Reproduce the first line of the entries that follow and each later line, word for word, ending with the one containing "U1: MSP430F2013 -> MSP430G2231".

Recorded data
════════════════

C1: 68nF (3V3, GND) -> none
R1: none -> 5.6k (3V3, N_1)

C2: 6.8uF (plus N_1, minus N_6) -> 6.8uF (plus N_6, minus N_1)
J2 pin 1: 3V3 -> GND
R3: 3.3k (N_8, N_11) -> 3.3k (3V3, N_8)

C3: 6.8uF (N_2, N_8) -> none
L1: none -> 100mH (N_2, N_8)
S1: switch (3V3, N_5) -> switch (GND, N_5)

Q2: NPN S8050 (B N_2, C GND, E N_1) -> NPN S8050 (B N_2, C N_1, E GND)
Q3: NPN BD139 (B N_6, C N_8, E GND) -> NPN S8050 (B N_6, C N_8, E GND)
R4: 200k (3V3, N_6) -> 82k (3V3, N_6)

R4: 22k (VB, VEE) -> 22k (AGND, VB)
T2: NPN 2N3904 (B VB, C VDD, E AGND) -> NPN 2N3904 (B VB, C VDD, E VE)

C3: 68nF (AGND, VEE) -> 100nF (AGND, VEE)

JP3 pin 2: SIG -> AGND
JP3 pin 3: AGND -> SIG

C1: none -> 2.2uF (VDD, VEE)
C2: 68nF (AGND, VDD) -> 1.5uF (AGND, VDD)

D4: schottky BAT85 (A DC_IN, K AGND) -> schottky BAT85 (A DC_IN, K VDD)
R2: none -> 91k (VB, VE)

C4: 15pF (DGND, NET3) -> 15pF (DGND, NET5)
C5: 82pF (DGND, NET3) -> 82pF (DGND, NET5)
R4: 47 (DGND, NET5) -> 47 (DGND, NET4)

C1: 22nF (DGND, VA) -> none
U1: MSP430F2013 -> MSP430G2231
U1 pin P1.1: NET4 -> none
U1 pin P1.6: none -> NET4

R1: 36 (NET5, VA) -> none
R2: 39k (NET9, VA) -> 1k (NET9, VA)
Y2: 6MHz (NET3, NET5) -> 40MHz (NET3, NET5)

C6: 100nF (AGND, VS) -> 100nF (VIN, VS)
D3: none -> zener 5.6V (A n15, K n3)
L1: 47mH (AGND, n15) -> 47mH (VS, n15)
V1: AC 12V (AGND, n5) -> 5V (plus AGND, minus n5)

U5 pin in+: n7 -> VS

════════════════

» Your solution
C1: 68nF (3V3, GND) -> none
R1: none -> 5.6k (3V3, N_1)

C2: 6.8uF (plus N_1, minus N_6) -> 6.8uF (plus N_6, minus N_1)
J2 pin 1: 3V3 -> GND
R3: 3.3k (N_8, N_11) -> 3.3k (3V3, N_8)

C3: 6.8uF (N_2, N_8) -> none
L1: none -> 100mH (N_2, N_8)
S1: switch (3V3, N_5) -> switch (GND, N_5)

Q2: NPN S8050 (B N_2, C GND, E N_1) -> NPN S8050 (B N_2, C N_1, E GND)
Q3: NPN BD139 (B N_6, C N_8, E GND) -> NPN S8050 (B N_6, C N_8, E GND)
R4: 200k (3V3, N_6) -> 82k (3V3, N_6)

R4: 22k (VB, VEE) -> 22k (AGND, VB)
T2: NPN 2N3904 (B VB, C VDD, E AGND) -> NPN 2N3904 (B VB, C VDD, E VE)

C3: 68nF (AGND, VEE) -> 100nF (AGND, VEE)

JP3 pin 2: SIG -> AGND
JP3 pin 3: AGND -> SIG

C1: none -> 2.2uF (VDD, VEE)
C2: 68nF (AGND, VDD) -> 1.5uF (AGND, VDD)

D4: schottky BAT85 (A DC_IN, K AGND) -> schottky BAT85 (A DC_IN, K VDD)
R2: none -> 91k (VB, VE)

C4: 15pF (DGND, NET3) -> 15pF (DGND, NET5)
C5: 82pF (DGND, NET3) -> 82pF (DGND, NET5)
R4: 47 (DGND, NET5) -> 47 (DGND, NET4)

C1: 22nF (DGND, VA) -> none
U1: MSP430F2013 -> MSP430G2231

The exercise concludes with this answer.